YOUR INSTRUCTIONS. Transcribe the records verbatim, images excluded.

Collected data
------------------------------------
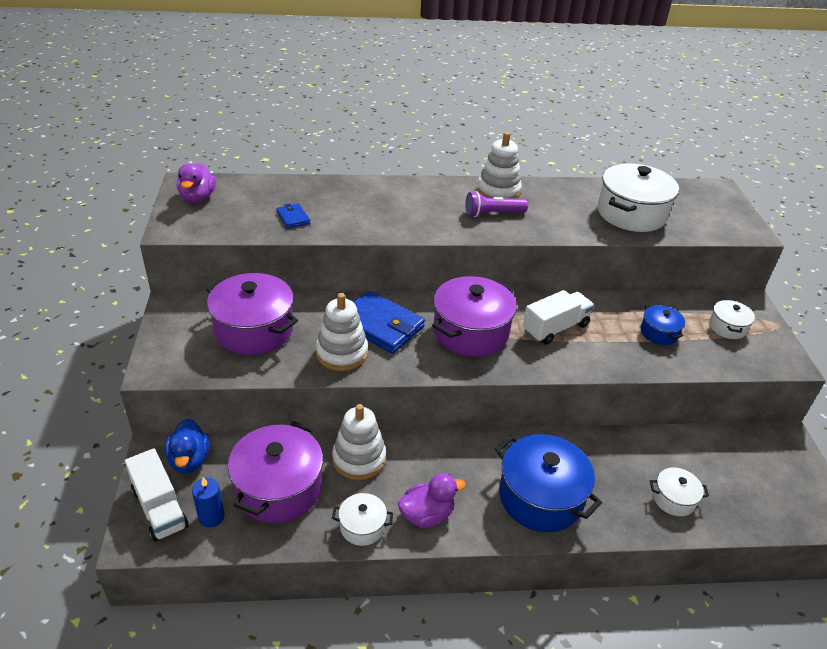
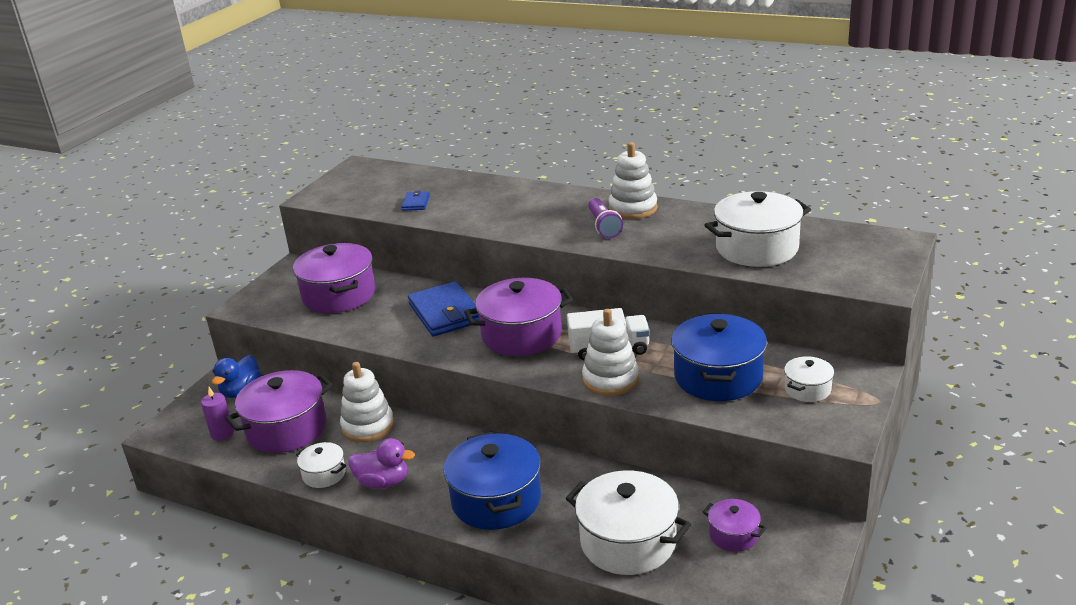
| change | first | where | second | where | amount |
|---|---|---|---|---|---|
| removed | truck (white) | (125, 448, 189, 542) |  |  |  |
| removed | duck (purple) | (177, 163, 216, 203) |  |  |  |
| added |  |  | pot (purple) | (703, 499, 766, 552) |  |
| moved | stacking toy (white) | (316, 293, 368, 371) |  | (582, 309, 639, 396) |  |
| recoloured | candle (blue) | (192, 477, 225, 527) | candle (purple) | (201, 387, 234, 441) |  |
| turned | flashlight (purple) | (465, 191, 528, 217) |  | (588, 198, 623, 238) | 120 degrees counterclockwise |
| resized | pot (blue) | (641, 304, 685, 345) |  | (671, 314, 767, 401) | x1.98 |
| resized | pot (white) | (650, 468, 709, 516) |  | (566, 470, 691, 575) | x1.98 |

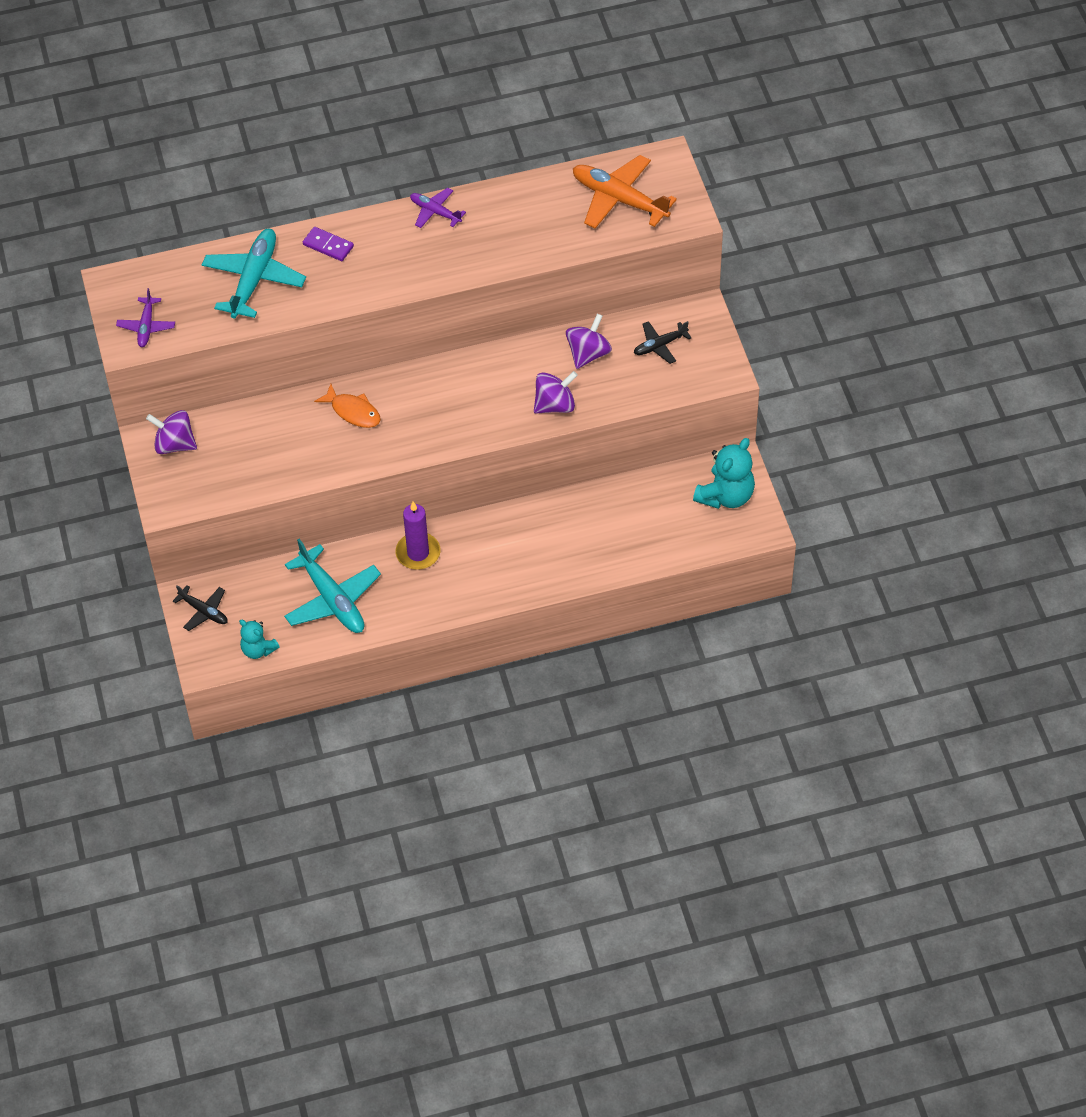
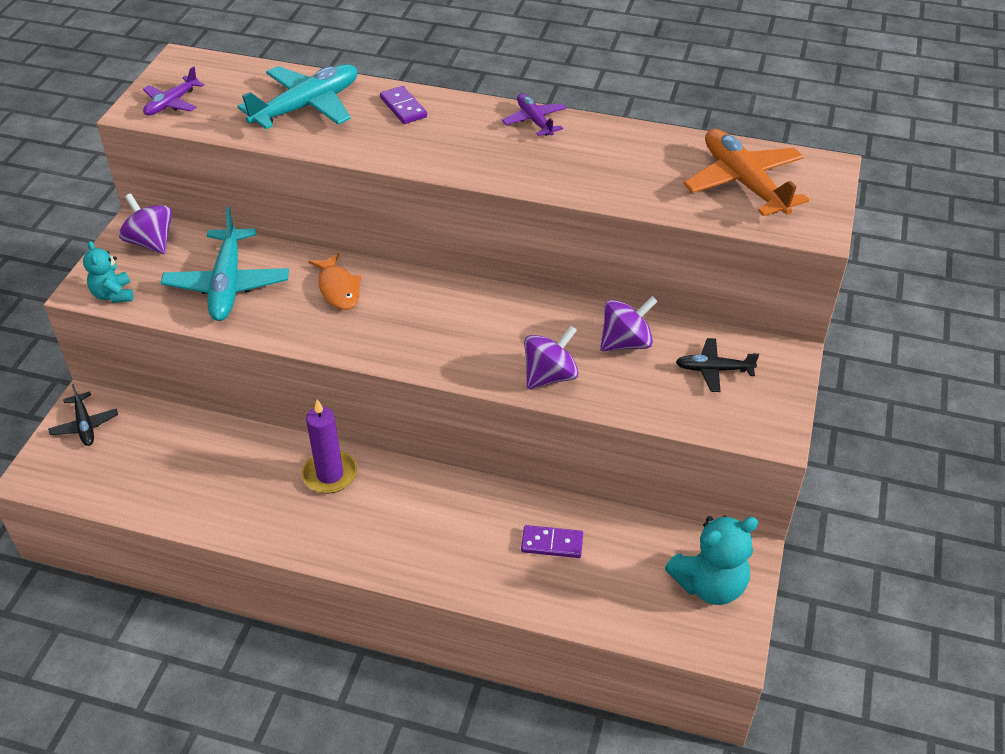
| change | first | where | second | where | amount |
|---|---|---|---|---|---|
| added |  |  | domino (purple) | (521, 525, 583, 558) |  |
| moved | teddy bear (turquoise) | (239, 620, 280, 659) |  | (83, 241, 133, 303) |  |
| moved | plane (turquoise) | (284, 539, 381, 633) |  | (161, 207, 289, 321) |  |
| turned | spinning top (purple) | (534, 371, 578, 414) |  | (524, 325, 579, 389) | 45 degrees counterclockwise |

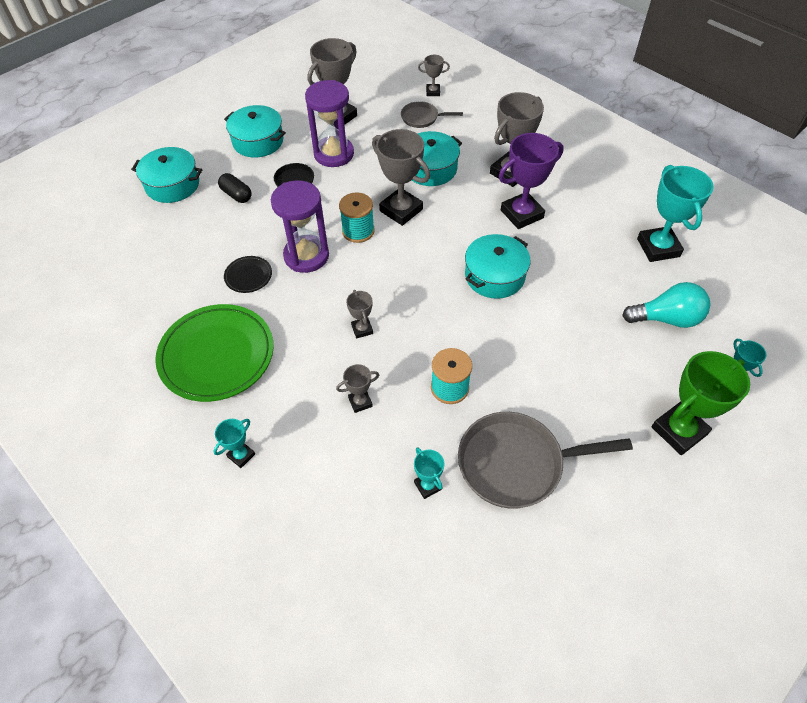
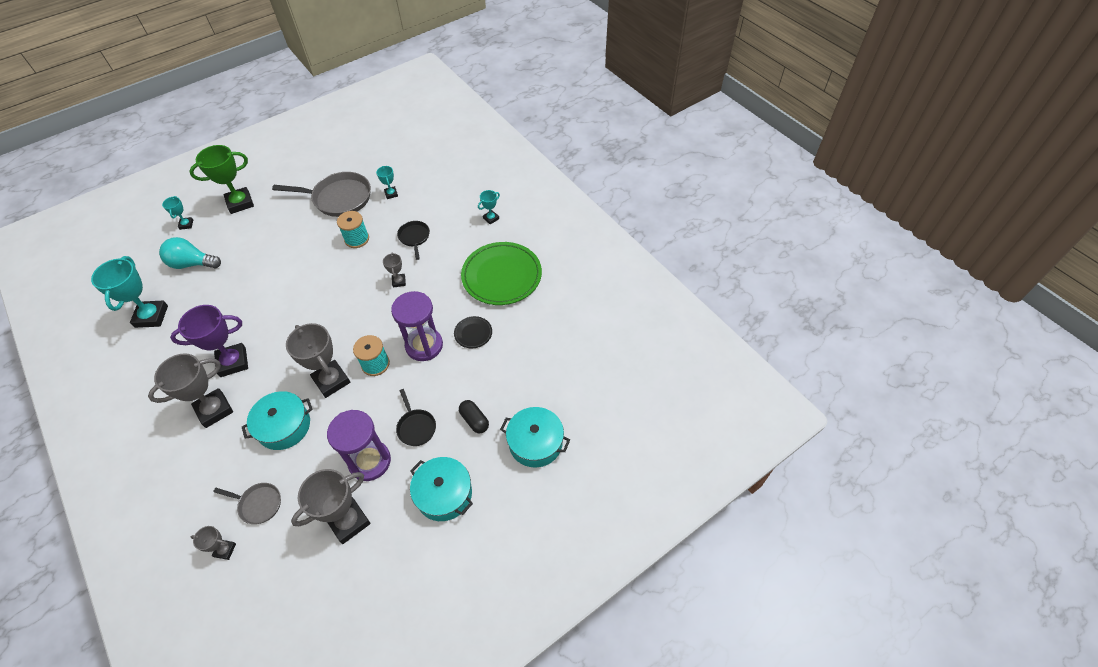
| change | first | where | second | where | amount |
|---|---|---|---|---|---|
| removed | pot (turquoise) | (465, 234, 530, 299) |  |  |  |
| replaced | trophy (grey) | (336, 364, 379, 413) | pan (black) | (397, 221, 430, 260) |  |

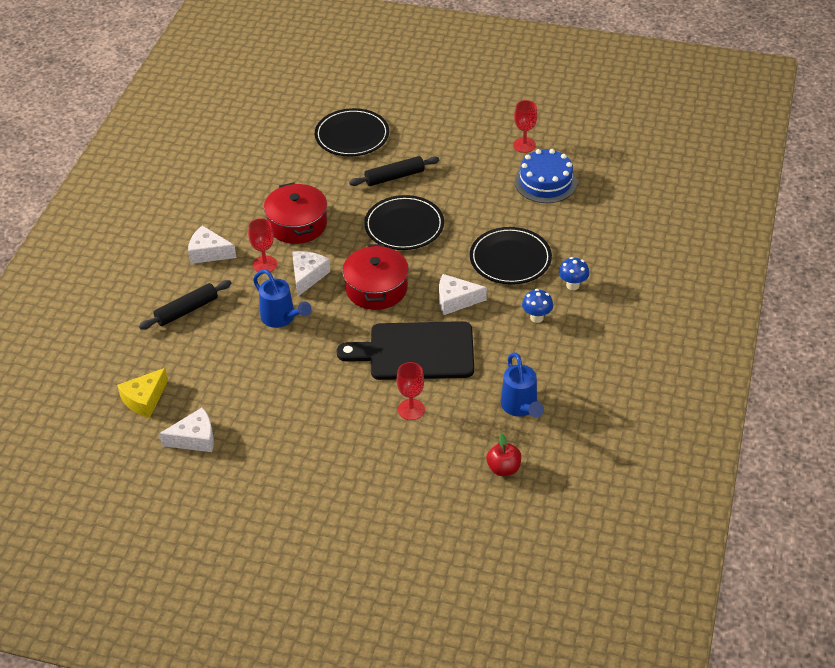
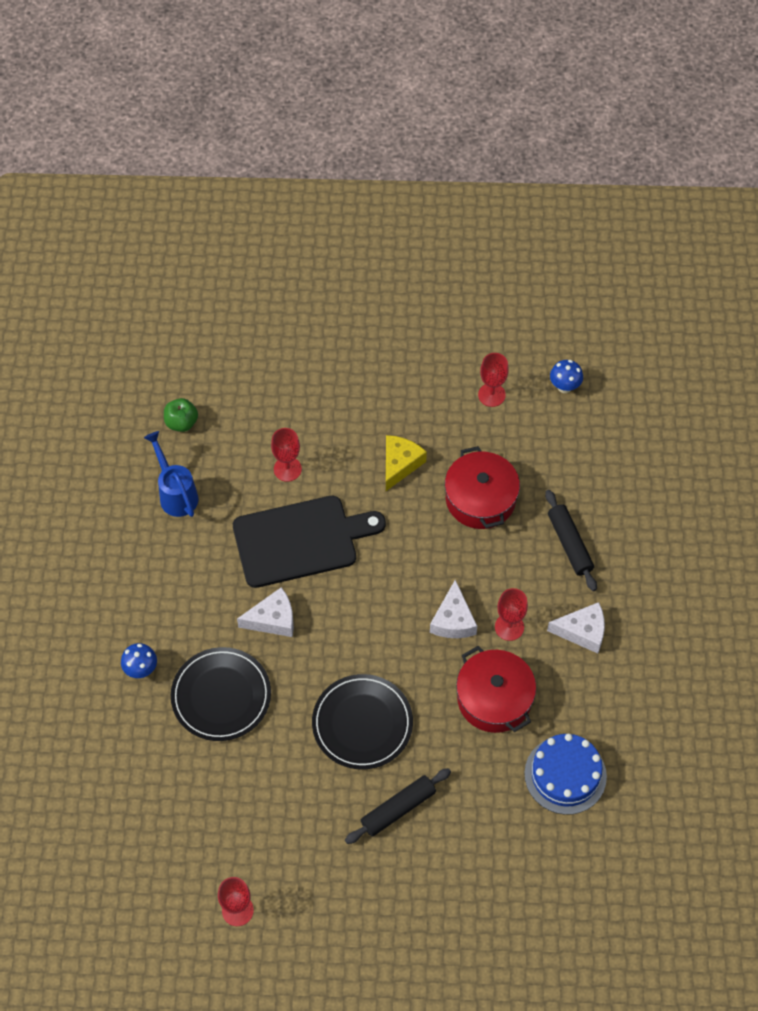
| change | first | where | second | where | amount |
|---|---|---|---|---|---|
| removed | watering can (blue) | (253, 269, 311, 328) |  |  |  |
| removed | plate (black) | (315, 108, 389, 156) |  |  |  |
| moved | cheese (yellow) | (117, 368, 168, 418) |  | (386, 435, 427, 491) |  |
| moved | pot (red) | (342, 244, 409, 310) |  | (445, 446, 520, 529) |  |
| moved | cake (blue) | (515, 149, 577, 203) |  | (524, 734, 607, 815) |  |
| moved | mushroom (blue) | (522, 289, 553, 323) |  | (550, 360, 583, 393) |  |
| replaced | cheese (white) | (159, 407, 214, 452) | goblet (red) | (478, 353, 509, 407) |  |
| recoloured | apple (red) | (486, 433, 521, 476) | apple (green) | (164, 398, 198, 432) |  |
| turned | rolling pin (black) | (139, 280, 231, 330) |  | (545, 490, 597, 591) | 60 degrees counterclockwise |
------------------------------------
TASK ANSWER.
| change | first | where | second | where | amount |
|---|---|---|---|---|---|
| removed | truck (white) | (125, 448, 189, 542) |  |  |  |
| removed | duck (purple) | (177, 163, 216, 203) |  |  |  |
| added |  |  | pot (purple) | (703, 499, 766, 552) |  |
| moved | stacking toy (white) | (316, 293, 368, 371) |  | (582, 309, 639, 396) |  |
| recoloured | candle (blue) | (192, 477, 225, 527) | candle (purple) | (201, 387, 234, 441) |  |
| turned | flashlight (purple) | (465, 191, 528, 217) |  | (588, 198, 623, 238) | 120 degrees counterclockwise |
| resized | pot (blue) | (641, 304, 685, 345) |  | (671, 314, 767, 401) | x1.98 |
| resized | pot (white) | (650, 468, 709, 516) |  | (566, 470, 691, 575) | x1.98 |

| change | first | where | second | where | amount |
|---|---|---|---|---|---|
| added |  |  | domino (purple) | (521, 525, 583, 558) |  |
| moved | teddy bear (turquoise) | (239, 620, 280, 659) |  | (83, 241, 133, 303) |  |
| moved | plane (turquoise) | (284, 539, 381, 633) |  | (161, 207, 289, 321) |  |
| turned | spinning top (purple) | (534, 371, 578, 414) |  | (524, 325, 579, 389) | 45 degrees counterclockwise |

| change | first | where | second | where | amount |
|---|---|---|---|---|---|
| removed | pot (turquoise) | (465, 234, 530, 299) |  |  |  |
| replaced | trophy (grey) | (336, 364, 379, 413) | pan (black) | (397, 221, 430, 260) |  |

| change | first | where | second | where | amount |
|---|---|---|---|---|---|
| removed | watering can (blue) | (253, 269, 311, 328) |  |  |  |
| removed | plate (black) | (315, 108, 389, 156) |  |  |  |
| moved | cheese (yellow) | (117, 368, 168, 418) |  | (386, 435, 427, 491) |  |
| moved | pot (red) | (342, 244, 409, 310) |  | (445, 446, 520, 529) |  |
| moved | cake (blue) | (515, 149, 577, 203) |  | (524, 734, 607, 815) |  |
| moved | mushroom (blue) | (522, 289, 553, 323) |  | (550, 360, 583, 393) |  |
| replaced | cheese (white) | (159, 407, 214, 452) | goblet (red) | (478, 353, 509, 407) |  |
| recoloured | apple (red) | (486, 433, 521, 476) | apple (green) | (164, 398, 198, 432) |  |
| turned | rolling pin (black) | (139, 280, 231, 330) |  | (545, 490, 597, 591) | 60 degrees counterclockwise |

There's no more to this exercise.